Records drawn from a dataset
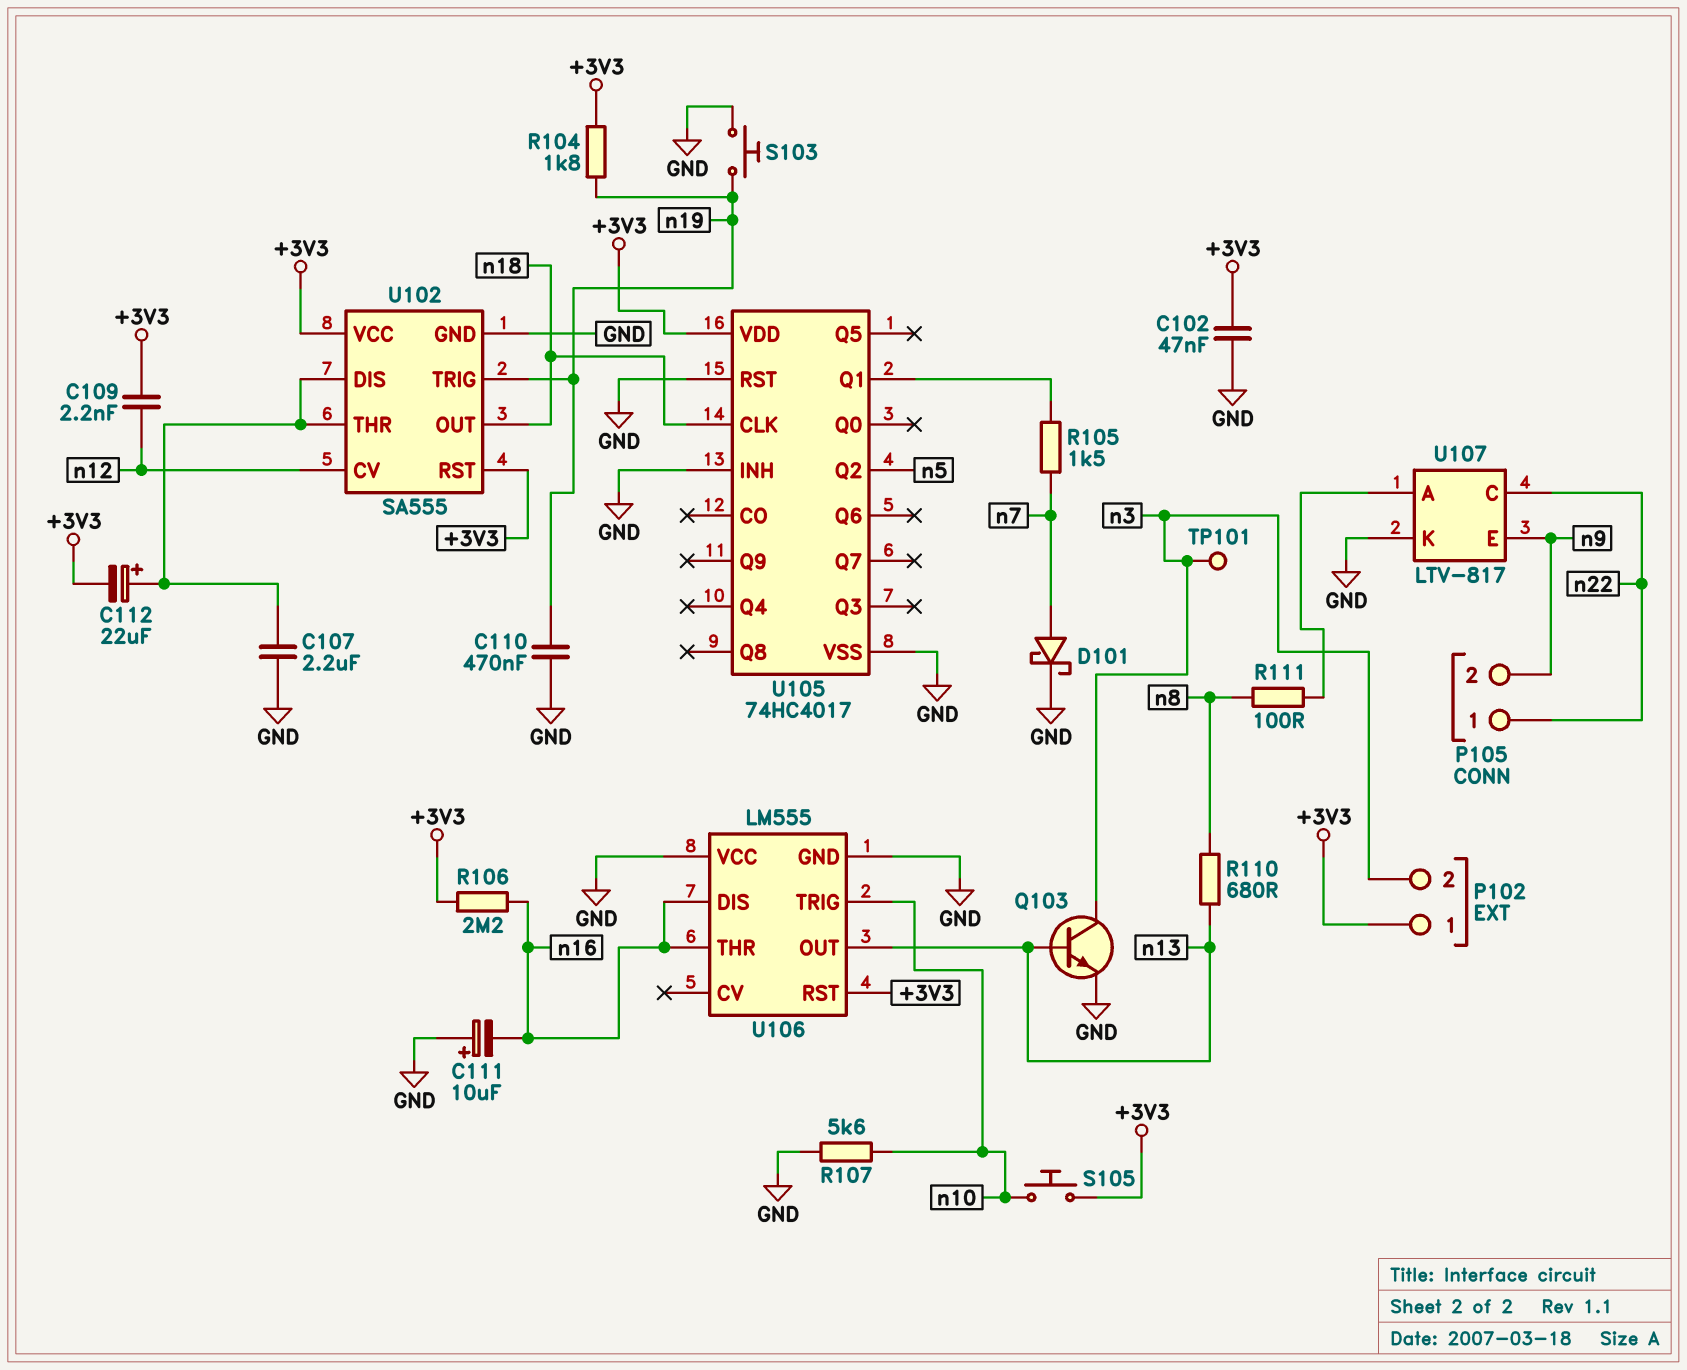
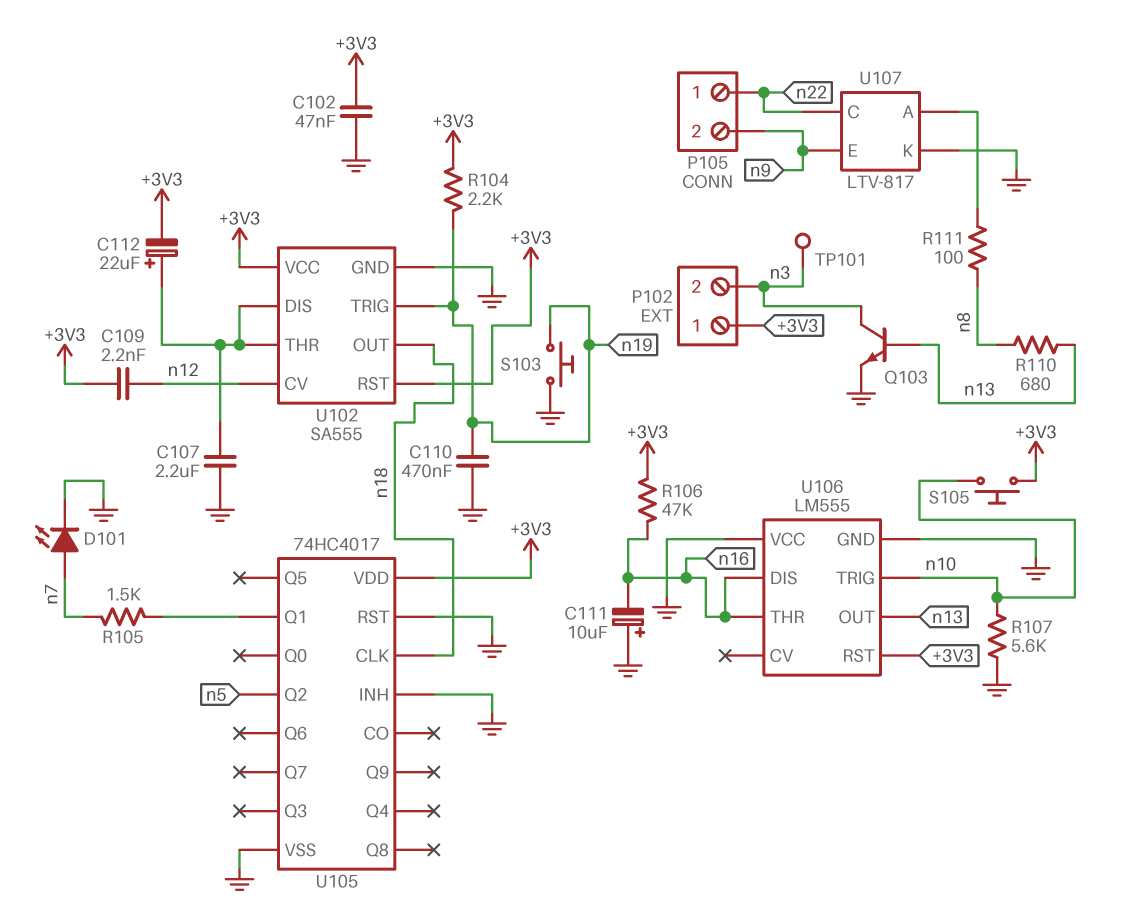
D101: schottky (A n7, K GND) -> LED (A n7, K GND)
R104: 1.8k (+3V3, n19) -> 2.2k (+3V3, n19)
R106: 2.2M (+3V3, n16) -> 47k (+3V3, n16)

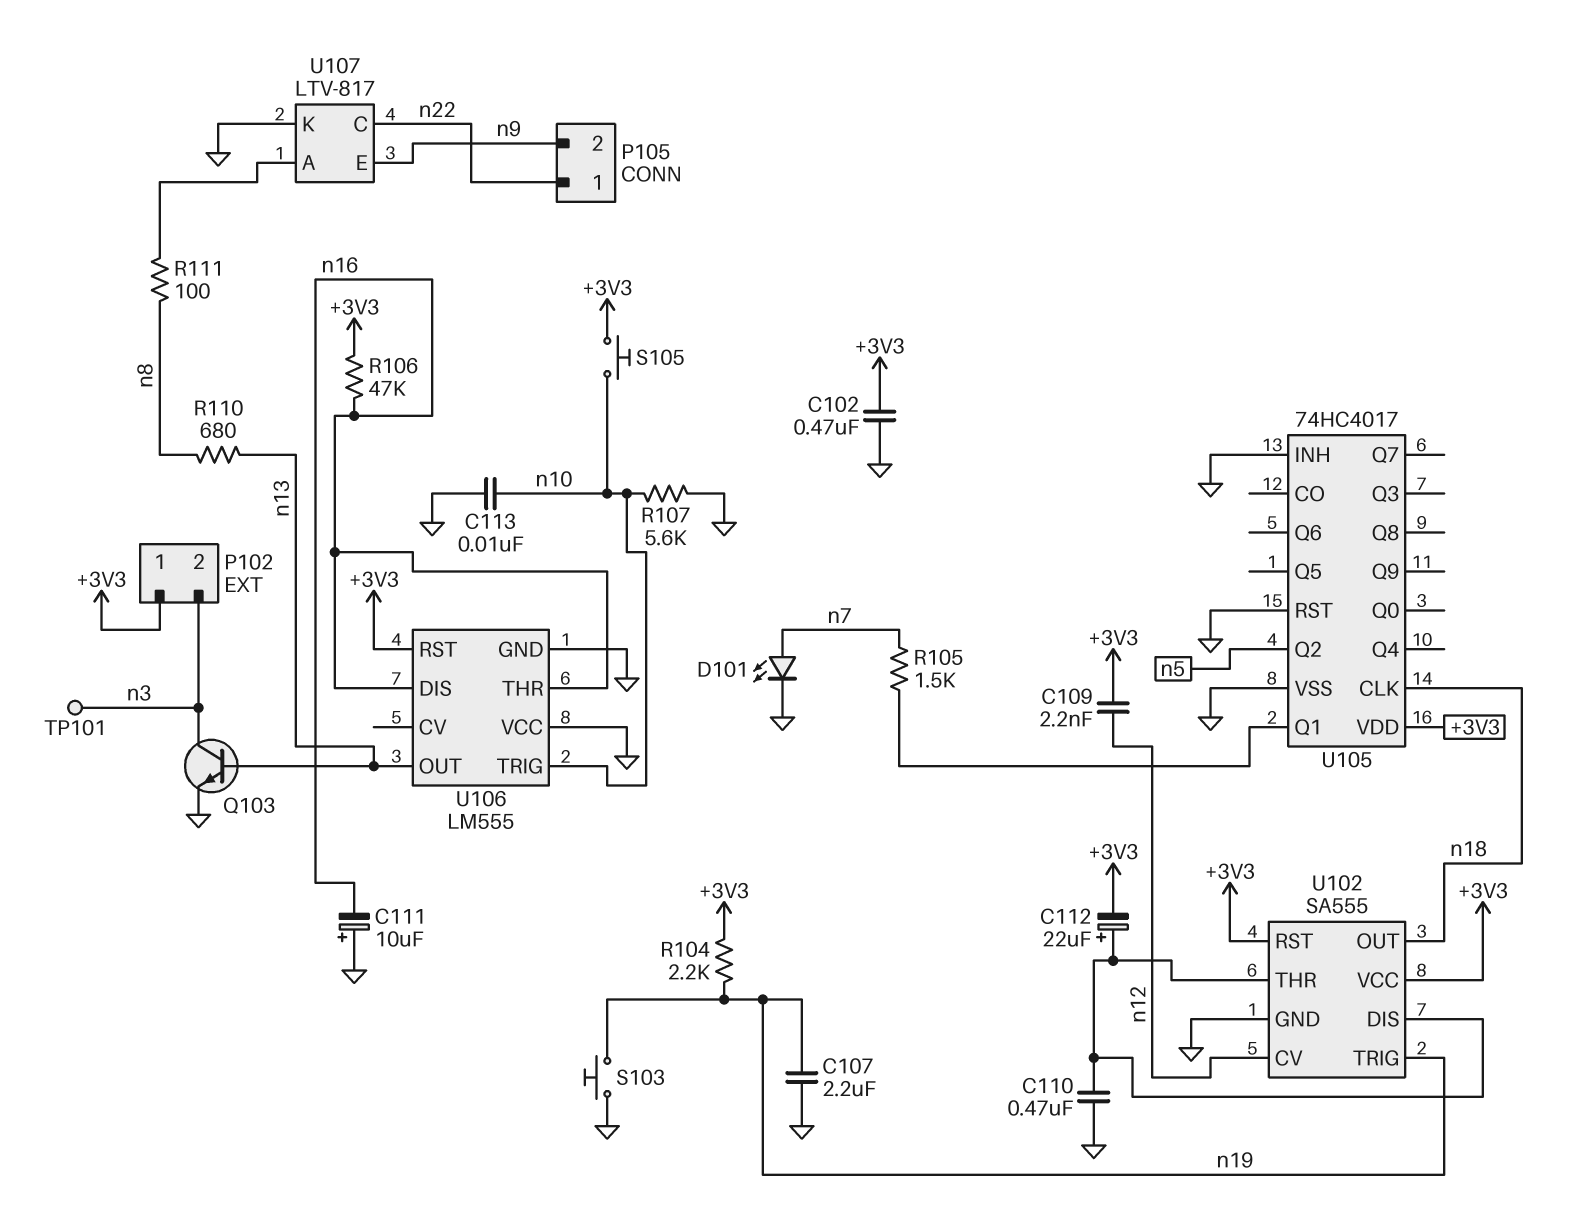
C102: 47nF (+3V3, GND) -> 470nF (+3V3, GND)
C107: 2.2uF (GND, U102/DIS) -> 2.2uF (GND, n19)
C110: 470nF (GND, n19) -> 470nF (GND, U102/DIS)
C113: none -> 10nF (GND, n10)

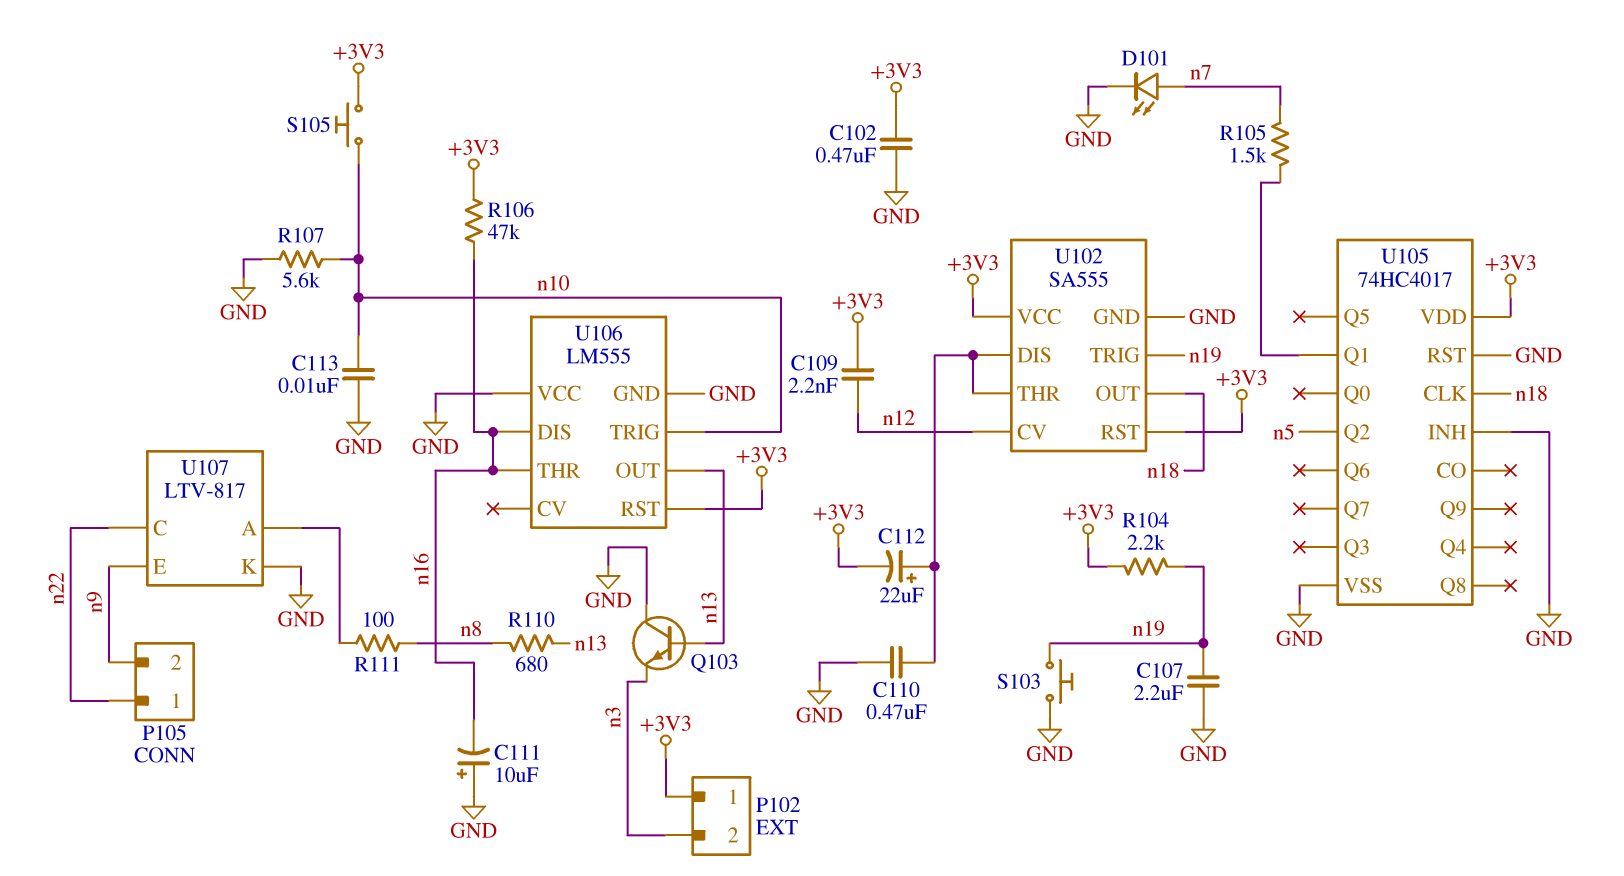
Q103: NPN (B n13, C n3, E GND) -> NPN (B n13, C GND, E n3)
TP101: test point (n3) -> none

[WORK INSTRUCTIONS]: If a line of the data includes the word "none", it counts; give how many lines do, as a bare number.

[YOUR RESPONSE]: 2